> Problem to work on:
Count every line in this listing that has "Calendar". Reply with only the total.
....
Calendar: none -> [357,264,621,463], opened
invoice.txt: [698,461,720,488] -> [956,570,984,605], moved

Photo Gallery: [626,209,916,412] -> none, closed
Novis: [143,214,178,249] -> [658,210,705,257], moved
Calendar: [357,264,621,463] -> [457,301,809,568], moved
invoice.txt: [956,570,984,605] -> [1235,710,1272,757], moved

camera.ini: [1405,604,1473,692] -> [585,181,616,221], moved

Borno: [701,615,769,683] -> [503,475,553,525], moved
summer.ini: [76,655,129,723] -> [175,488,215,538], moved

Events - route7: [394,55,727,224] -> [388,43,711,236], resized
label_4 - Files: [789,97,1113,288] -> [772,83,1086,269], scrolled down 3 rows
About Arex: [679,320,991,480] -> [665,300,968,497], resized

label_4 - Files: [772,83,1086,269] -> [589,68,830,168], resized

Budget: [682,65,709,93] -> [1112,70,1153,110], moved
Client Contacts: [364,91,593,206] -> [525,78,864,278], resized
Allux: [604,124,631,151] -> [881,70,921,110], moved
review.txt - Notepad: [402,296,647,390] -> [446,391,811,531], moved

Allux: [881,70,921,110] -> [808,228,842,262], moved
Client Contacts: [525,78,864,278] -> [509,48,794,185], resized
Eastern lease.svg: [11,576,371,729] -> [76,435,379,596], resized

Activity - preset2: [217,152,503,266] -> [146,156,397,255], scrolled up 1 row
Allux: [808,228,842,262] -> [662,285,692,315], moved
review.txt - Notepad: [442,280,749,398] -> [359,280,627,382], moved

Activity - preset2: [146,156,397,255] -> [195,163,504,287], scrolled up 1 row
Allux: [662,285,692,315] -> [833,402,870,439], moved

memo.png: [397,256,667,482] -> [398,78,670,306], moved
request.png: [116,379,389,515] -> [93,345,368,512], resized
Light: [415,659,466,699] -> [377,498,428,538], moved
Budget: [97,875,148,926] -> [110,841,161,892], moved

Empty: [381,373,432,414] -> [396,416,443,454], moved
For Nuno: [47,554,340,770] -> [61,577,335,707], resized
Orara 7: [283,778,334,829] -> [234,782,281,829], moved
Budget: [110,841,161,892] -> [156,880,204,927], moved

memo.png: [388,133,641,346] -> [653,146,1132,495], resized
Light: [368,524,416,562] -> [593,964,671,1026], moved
....
> The answer:
2